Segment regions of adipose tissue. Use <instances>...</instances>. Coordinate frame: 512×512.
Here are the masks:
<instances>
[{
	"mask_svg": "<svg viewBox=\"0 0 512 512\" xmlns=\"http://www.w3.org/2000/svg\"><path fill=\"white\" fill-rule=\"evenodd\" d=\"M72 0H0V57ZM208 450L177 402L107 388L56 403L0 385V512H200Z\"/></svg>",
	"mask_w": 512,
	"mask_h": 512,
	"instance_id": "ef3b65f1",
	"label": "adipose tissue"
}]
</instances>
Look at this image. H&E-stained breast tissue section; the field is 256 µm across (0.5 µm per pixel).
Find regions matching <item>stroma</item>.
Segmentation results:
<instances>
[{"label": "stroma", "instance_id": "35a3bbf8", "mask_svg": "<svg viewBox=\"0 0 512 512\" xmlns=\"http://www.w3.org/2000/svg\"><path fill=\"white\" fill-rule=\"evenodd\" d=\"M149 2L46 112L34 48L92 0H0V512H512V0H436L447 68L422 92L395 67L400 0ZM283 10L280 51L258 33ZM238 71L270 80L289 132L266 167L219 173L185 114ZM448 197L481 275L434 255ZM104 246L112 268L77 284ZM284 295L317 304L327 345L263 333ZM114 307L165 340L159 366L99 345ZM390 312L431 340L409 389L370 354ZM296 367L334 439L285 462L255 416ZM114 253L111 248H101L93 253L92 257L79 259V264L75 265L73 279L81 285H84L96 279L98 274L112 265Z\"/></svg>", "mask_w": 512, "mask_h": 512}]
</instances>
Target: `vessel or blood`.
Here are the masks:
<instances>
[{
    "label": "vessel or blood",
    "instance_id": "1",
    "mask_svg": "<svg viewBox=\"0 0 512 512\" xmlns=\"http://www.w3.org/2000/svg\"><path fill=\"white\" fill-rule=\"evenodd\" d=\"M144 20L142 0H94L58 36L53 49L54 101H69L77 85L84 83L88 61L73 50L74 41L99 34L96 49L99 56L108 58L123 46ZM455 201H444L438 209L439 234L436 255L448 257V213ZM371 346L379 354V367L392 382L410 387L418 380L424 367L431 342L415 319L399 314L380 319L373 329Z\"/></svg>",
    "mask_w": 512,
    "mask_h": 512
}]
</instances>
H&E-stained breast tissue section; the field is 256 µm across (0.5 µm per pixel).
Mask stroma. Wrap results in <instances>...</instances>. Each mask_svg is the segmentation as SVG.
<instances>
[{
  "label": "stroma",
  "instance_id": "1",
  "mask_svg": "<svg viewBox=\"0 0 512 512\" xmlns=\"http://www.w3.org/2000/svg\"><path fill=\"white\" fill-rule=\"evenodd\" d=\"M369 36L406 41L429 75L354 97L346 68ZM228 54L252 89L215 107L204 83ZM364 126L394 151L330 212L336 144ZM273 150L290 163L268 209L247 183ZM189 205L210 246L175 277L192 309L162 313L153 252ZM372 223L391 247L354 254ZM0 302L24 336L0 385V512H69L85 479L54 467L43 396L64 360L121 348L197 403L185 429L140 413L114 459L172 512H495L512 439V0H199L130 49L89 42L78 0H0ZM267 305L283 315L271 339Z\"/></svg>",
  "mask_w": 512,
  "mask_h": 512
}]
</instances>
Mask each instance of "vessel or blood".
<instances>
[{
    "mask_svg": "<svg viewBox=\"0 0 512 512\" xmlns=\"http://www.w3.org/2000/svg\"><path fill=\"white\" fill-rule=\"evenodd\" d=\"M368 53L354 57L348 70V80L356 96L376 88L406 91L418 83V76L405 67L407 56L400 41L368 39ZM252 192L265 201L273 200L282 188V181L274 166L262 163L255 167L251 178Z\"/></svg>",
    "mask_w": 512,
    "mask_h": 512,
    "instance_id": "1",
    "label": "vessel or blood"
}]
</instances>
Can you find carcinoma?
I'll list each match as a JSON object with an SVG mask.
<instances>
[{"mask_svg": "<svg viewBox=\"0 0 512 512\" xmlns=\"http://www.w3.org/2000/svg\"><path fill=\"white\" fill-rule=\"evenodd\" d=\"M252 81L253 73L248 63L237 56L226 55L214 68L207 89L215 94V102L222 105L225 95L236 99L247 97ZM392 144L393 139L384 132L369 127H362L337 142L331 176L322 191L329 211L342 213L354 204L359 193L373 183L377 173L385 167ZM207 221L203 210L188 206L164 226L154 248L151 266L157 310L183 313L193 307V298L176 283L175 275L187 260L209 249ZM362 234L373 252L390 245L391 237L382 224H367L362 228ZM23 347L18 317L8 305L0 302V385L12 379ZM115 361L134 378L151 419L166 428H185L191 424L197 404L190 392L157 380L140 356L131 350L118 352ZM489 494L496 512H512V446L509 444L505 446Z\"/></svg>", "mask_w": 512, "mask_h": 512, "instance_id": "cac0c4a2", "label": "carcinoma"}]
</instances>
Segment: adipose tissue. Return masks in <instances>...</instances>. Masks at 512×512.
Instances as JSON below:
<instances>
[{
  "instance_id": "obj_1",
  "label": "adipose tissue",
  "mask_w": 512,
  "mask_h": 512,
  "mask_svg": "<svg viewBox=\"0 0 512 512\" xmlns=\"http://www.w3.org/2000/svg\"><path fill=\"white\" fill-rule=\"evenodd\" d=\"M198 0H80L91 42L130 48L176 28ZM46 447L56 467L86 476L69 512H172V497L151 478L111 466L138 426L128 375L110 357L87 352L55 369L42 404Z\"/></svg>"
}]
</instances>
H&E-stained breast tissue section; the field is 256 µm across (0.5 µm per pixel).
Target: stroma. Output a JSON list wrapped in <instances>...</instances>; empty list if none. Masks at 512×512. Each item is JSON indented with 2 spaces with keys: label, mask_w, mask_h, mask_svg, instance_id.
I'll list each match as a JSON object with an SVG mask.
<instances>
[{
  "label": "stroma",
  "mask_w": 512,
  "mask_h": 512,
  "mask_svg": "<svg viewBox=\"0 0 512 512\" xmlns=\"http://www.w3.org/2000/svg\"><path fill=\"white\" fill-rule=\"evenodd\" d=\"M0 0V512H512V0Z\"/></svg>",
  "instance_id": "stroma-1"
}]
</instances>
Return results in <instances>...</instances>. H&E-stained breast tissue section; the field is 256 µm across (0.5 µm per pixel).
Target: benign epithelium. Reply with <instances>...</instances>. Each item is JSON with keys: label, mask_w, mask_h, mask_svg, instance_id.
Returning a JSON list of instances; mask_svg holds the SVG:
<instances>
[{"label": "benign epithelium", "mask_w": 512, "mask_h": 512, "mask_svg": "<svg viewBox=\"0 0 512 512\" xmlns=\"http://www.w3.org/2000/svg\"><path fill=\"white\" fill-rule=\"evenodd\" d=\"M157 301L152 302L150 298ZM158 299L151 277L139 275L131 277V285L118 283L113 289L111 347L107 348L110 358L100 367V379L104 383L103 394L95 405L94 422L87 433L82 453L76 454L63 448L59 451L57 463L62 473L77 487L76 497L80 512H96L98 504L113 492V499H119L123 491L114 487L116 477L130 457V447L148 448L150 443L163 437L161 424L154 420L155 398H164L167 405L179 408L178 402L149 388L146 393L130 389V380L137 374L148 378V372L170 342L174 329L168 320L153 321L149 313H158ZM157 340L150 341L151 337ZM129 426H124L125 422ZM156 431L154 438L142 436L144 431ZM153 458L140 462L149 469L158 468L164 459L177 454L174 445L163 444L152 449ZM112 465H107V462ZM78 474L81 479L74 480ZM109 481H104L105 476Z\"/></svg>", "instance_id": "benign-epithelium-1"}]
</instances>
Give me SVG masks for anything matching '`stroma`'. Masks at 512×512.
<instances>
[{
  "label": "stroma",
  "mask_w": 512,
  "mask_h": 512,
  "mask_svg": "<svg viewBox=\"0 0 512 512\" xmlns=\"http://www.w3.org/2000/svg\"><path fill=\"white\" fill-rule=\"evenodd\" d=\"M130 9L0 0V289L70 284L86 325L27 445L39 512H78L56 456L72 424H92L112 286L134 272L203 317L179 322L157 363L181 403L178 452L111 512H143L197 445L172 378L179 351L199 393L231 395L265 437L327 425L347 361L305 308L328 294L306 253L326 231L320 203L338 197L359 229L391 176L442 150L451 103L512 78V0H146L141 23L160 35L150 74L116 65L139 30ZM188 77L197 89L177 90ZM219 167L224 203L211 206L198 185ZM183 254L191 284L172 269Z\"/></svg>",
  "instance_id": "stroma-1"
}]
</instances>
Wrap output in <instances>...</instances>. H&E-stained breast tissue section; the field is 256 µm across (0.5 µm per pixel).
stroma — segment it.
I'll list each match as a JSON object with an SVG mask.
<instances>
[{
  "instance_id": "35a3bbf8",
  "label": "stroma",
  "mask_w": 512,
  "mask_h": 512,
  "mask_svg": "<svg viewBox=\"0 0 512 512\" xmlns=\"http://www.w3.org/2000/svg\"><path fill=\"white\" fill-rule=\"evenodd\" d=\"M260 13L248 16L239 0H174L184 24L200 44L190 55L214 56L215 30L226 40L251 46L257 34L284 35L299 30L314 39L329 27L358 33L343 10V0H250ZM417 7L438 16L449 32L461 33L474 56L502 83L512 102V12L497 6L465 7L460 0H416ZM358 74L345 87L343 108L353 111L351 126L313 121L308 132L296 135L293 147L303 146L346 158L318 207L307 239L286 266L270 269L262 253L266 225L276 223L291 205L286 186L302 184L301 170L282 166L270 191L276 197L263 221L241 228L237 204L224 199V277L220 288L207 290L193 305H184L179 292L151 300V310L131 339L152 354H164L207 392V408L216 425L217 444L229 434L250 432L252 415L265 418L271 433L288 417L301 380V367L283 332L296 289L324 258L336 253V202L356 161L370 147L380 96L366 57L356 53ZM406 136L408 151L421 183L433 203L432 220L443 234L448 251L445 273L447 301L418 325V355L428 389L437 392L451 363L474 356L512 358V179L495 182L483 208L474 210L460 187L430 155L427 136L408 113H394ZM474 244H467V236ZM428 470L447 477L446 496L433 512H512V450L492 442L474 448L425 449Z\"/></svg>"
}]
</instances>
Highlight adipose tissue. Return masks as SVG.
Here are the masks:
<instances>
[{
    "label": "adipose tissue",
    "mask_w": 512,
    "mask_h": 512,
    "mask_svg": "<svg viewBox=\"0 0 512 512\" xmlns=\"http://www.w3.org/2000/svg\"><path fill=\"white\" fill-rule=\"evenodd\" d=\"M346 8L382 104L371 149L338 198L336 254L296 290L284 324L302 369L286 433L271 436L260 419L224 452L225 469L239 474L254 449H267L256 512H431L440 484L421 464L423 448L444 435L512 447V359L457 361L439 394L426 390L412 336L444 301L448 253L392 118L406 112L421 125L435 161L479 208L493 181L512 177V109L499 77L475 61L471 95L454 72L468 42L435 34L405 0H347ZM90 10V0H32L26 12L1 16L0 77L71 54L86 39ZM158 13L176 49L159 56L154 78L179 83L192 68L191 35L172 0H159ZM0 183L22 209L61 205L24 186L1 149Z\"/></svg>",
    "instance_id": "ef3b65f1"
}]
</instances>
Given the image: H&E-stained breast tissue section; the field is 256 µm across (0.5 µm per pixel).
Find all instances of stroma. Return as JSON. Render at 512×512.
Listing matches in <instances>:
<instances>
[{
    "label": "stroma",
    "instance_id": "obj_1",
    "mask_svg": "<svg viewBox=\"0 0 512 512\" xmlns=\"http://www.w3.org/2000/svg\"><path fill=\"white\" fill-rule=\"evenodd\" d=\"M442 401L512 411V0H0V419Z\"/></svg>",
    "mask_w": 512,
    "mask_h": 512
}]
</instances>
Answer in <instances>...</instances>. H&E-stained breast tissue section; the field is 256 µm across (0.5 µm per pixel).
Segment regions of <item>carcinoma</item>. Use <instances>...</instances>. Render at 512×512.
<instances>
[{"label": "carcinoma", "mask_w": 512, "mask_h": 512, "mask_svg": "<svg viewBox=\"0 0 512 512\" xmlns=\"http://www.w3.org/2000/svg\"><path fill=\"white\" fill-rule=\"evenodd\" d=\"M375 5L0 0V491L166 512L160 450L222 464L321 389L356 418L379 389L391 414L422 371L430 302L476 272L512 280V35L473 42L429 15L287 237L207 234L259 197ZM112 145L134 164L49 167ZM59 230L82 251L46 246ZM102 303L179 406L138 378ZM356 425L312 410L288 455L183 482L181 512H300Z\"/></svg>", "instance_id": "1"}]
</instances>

Aim of the exercise
Write out exactly the lines starting with the one that holds "Answer in <instances>...</instances>." and running through the last line above.

Correct answer
Answer in <instances>...</instances>. H&E-stained breast tissue section; the field is 256 µm across (0.5 µm per pixel).
Segment regions of <item>carcinoma</item>. Use <instances>...</instances>. Render at 512×512.
<instances>
[{"label": "carcinoma", "mask_w": 512, "mask_h": 512, "mask_svg": "<svg viewBox=\"0 0 512 512\" xmlns=\"http://www.w3.org/2000/svg\"><path fill=\"white\" fill-rule=\"evenodd\" d=\"M375 5L0 0V491L166 512L160 450L222 464L321 389L356 418L379 389L391 414L422 371L430 302L476 272L512 280V35L473 42L429 15L287 237L207 234L259 197ZM112 145L134 164L49 167ZM59 230L82 251L46 246ZM102 303L179 406L138 378ZM356 425L312 410L288 455L183 482L181 512H300Z\"/></svg>", "instance_id": "1"}]
</instances>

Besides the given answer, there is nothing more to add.